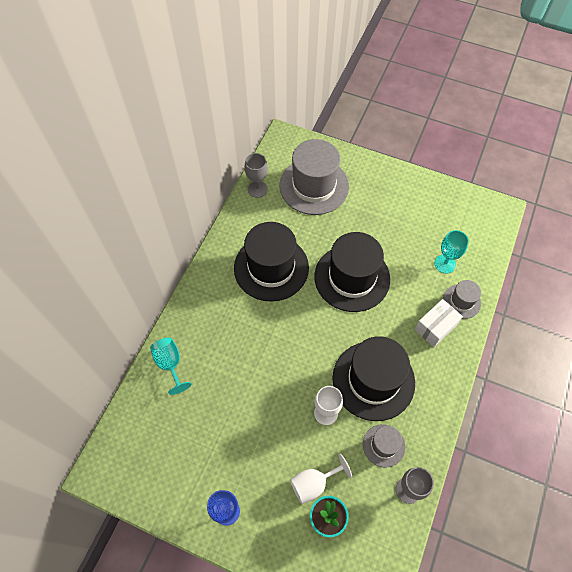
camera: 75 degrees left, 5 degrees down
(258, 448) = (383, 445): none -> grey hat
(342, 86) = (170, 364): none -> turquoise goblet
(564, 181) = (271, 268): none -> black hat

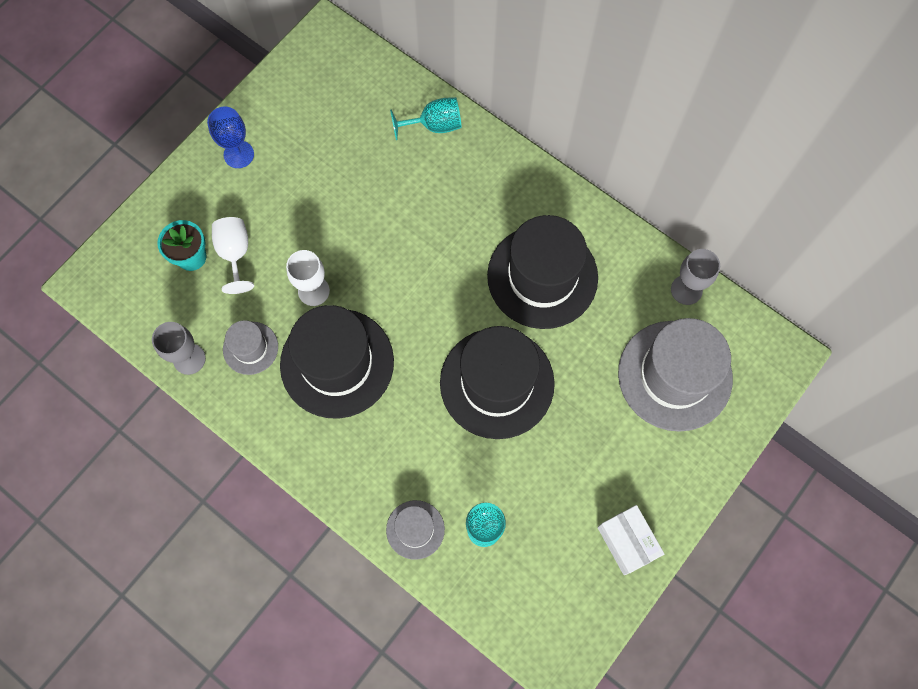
camera: 105 degrees right, 10 degrees up
(435, 327) = (386, 474): white box -> white box (627, 542)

------------------------------------

• [THE PROBLEM] Copy each entry exactly as written. Pictures do not belong in the copy.

• [OUTPUT]
camera: 75 degrees left, 5 degrees down
(258, 448) = (383, 445): none -> grey hat
(342, 86) = (170, 364): none -> turquoise goblet
(564, 181) = (271, 268): none -> black hat

camera: 105 degrees right, 10 degrees up
(435, 327) = (386, 474): white box -> white box (627, 542)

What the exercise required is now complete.